## Task objective
A faithful transcript of every entry is required; pictures do not belong in it.

## Records shown

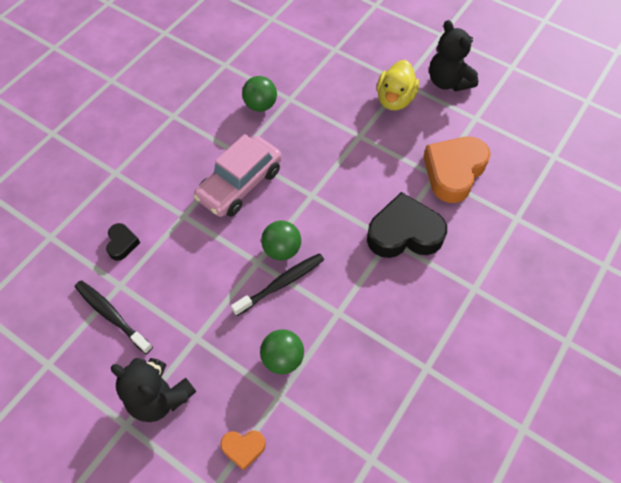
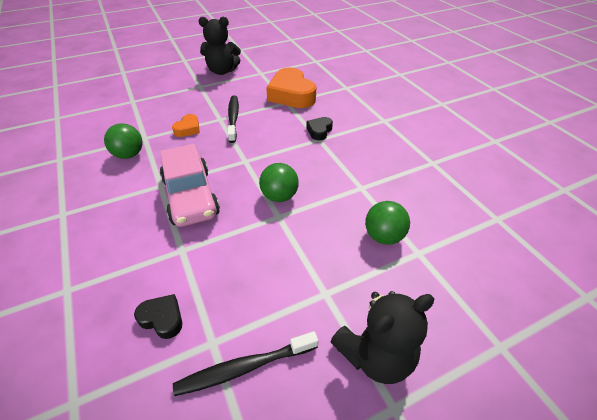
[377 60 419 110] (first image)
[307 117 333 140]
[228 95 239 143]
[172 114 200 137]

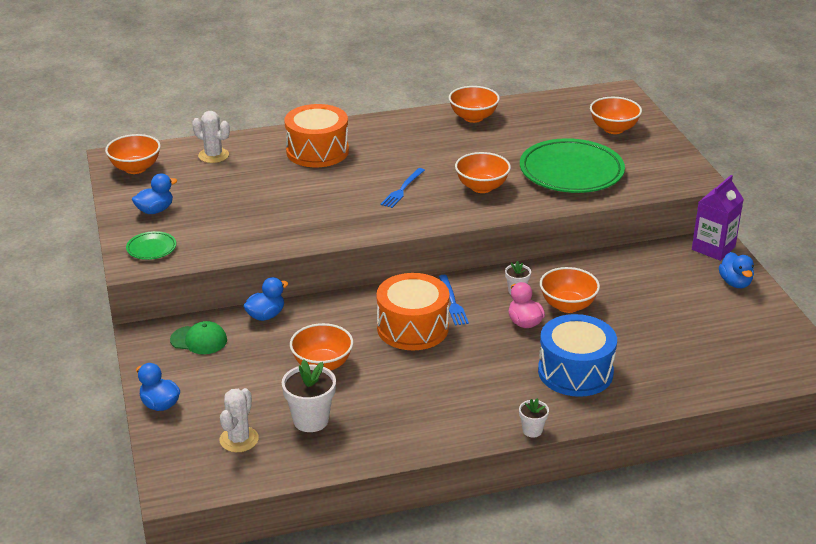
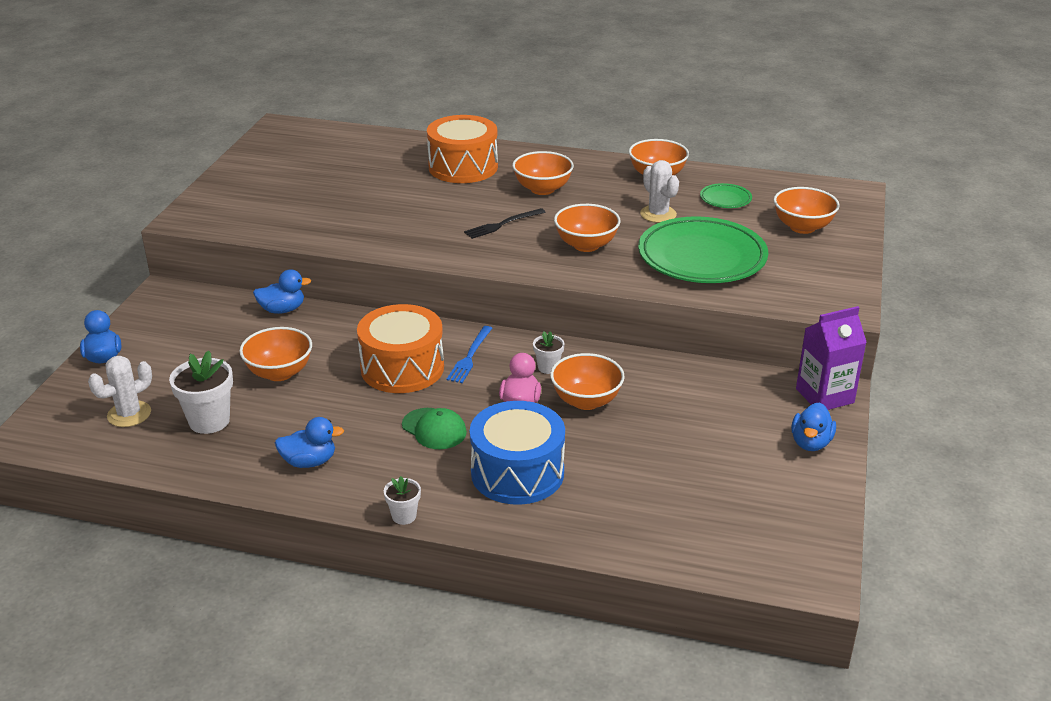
[640 160 679 223]
[512 151 574 195]
[464 208 546 239]
[275 417 344 468]
[700 183 752 208]
[402 408 467 449]

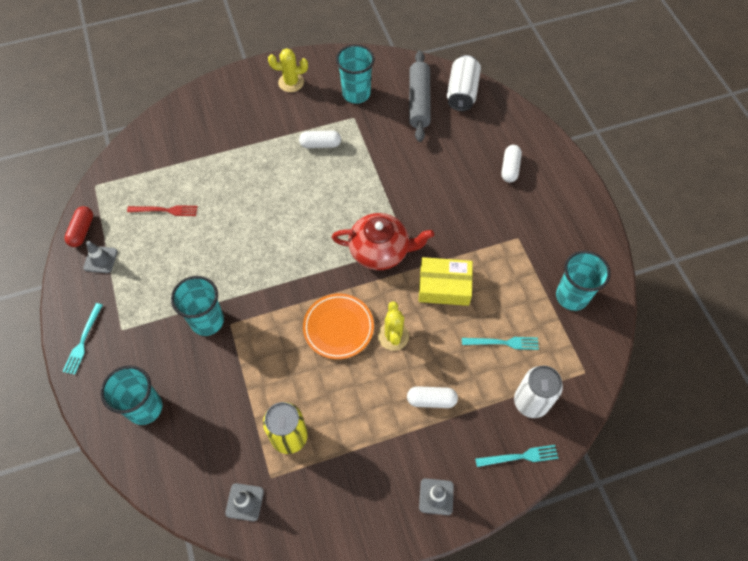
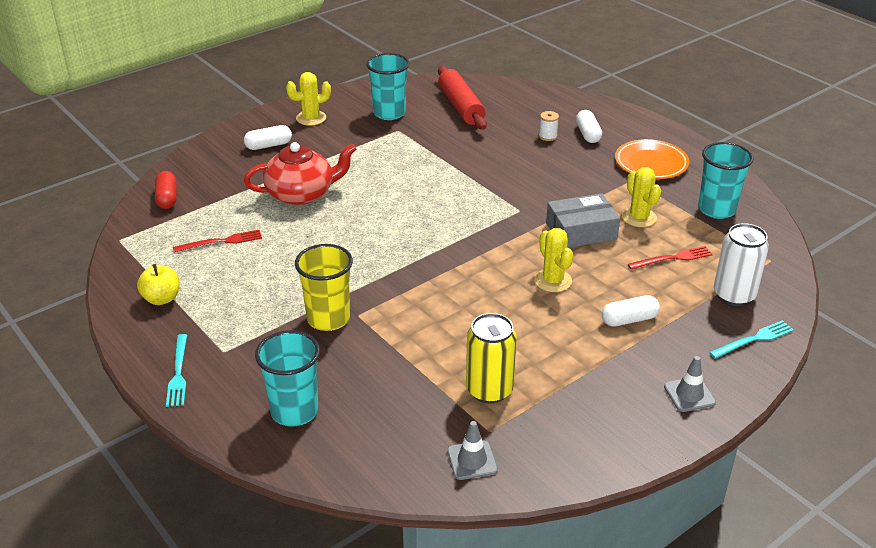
[438 66 487 130]
[447 55 481 111] (first image)
[244 125 292 150]
[155 171 177 209]
[244 142 357 205]
[137 264 180 305]
[546 193 620 248]
[295 244 353 331]
[615 139 689 179]
[628 246 713 270]
[539 111 559 141]
[622 167 661 227]

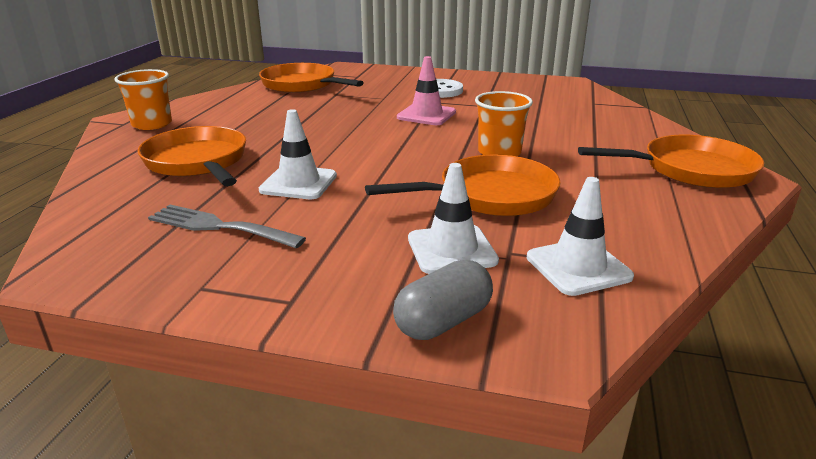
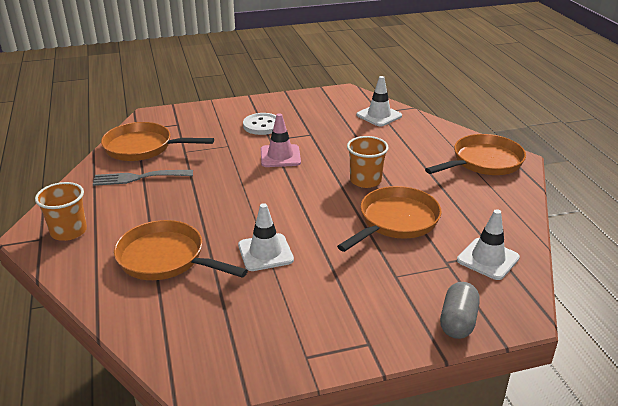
[356 76 402 126]
[93 170 193 186]

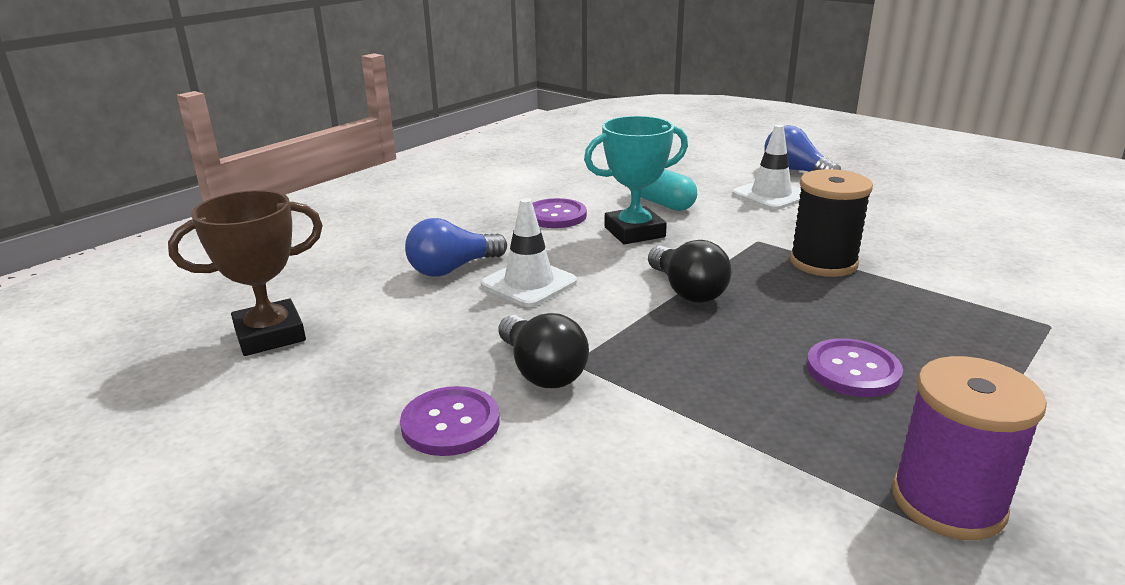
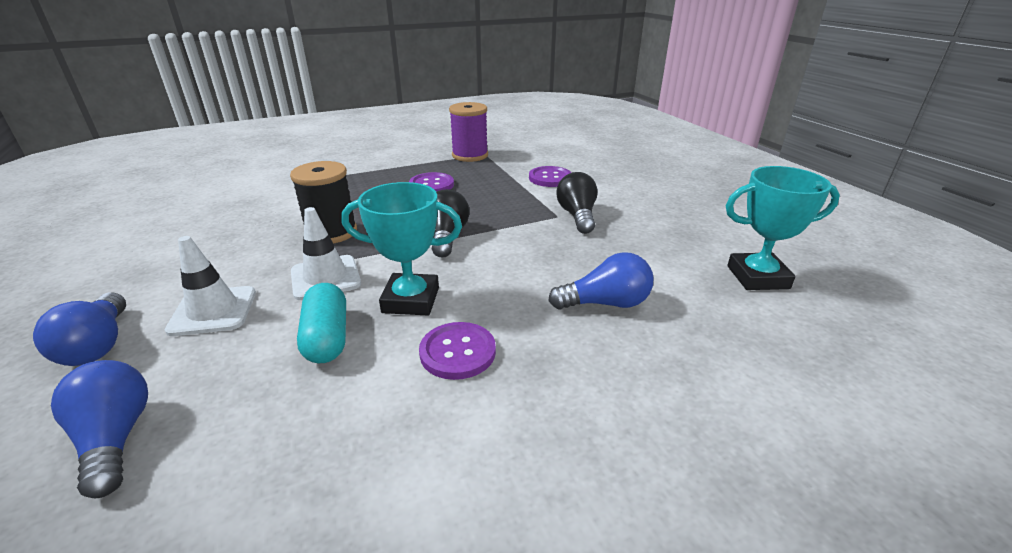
[726 166 840 290]
[291 207 361 300]
[529 166 571 187]
[51 360 148 498]

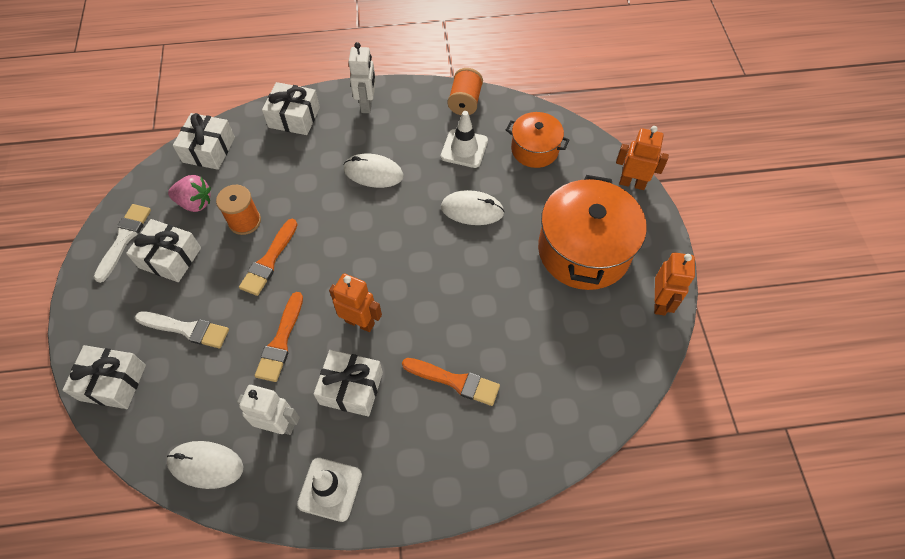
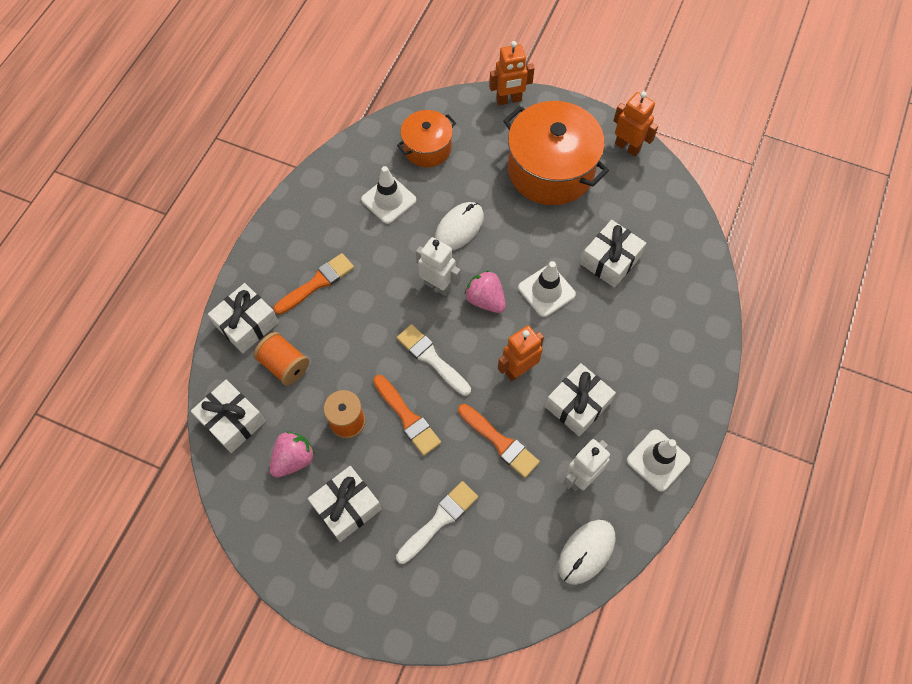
[416 237 461 296]
[253 332 309 386]
[489 41 534 105]
[343 154 403 188] (first image)
[397 324 471 396]
[581 220 646 288]
[273 253 354 315]
[518 261 576 317]
[465 270 506 313]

## Exercise result
[377 60 419 110] (first image)
[307 117 333 140]
[228 95 239 143]
[172 114 200 137]

[640 160 679 223]
[512 151 574 195]
[464 208 546 239]
[275 417 344 468]
[700 183 752 208]
[402 408 467 449]

[438 66 487 130]
[447 55 481 111] (first image)
[244 125 292 150]
[155 171 177 209]
[244 142 357 205]
[137 264 180 305]
[546 193 620 248]
[295 244 353 331]
[615 139 689 179]
[628 246 713 270]
[539 111 559 141]
[622 167 661 227]

[356 76 402 126]
[93 170 193 186]

[726 166 840 290]
[291 207 361 300]
[529 166 571 187]
[51 360 148 498]

[416 237 461 296]
[253 332 309 386]
[489 41 534 105]
[343 154 403 188] (first image)
[397 324 471 396]
[581 220 646 288]
[273 253 354 315]
[518 261 576 317]
[465 270 506 313]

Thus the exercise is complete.